REQUIRED ACTION |
Please reproduce every record exactly as written, leaving out the pictures.

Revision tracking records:

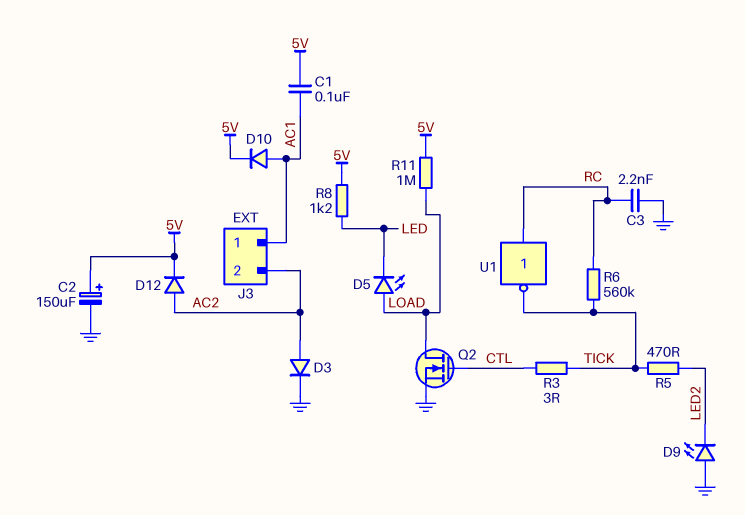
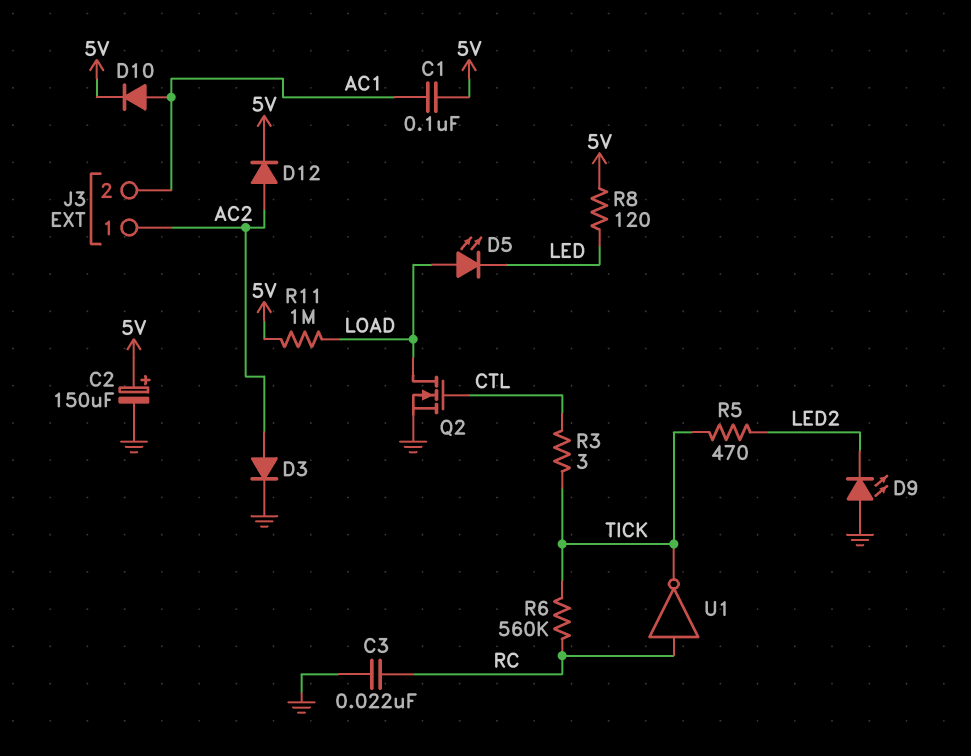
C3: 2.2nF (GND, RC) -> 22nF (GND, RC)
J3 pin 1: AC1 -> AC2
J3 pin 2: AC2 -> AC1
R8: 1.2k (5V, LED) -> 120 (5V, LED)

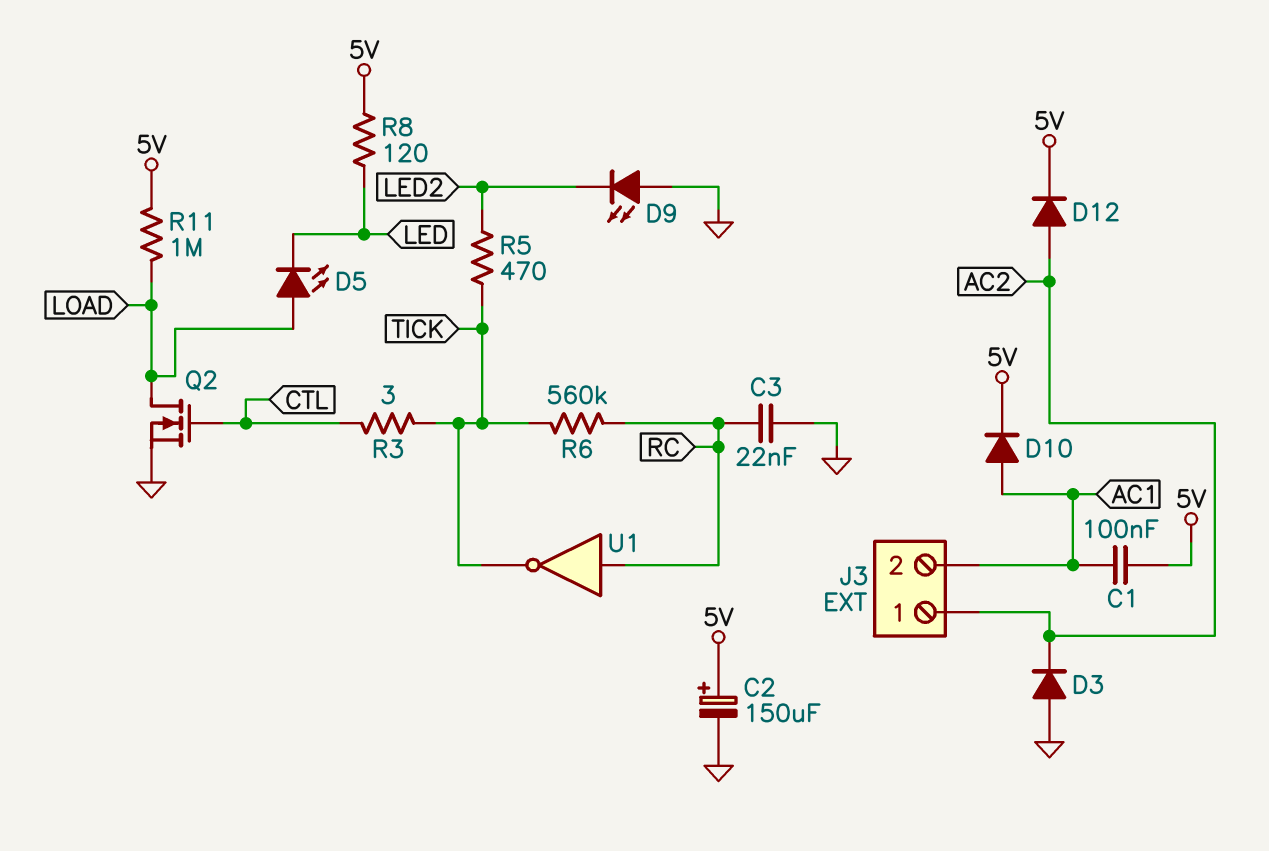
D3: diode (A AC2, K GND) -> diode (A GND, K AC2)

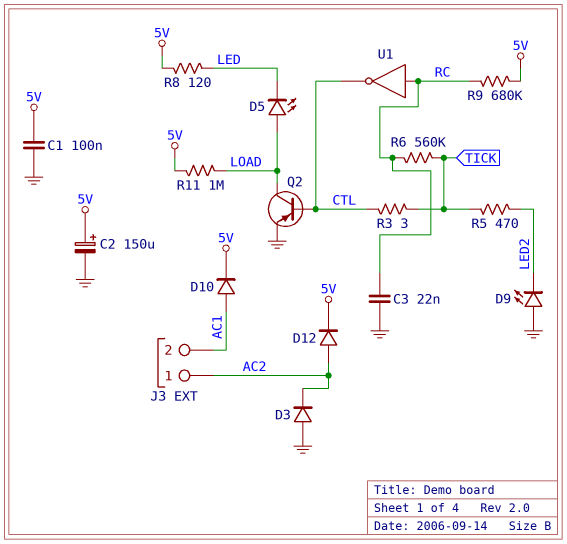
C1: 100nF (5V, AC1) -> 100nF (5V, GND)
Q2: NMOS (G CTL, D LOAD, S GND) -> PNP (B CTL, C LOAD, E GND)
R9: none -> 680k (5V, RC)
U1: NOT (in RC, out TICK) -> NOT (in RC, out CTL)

TASK RESPONSE |
C3: 2.2nF (GND, RC) -> 22nF (GND, RC)
J3 pin 1: AC1 -> AC2
J3 pin 2: AC2 -> AC1
R8: 1.2k (5V, LED) -> 120 (5V, LED)

D3: diode (A AC2, K GND) -> diode (A GND, K AC2)

C1: 100nF (5V, AC1) -> 100nF (5V, GND)
Q2: NMOS (G CTL, D LOAD, S GND) -> PNP (B CTL, C LOAD, E GND)
R9: none -> 680k (5V, RC)
U1: NOT (in RC, out TICK) -> NOT (in RC, out CTL)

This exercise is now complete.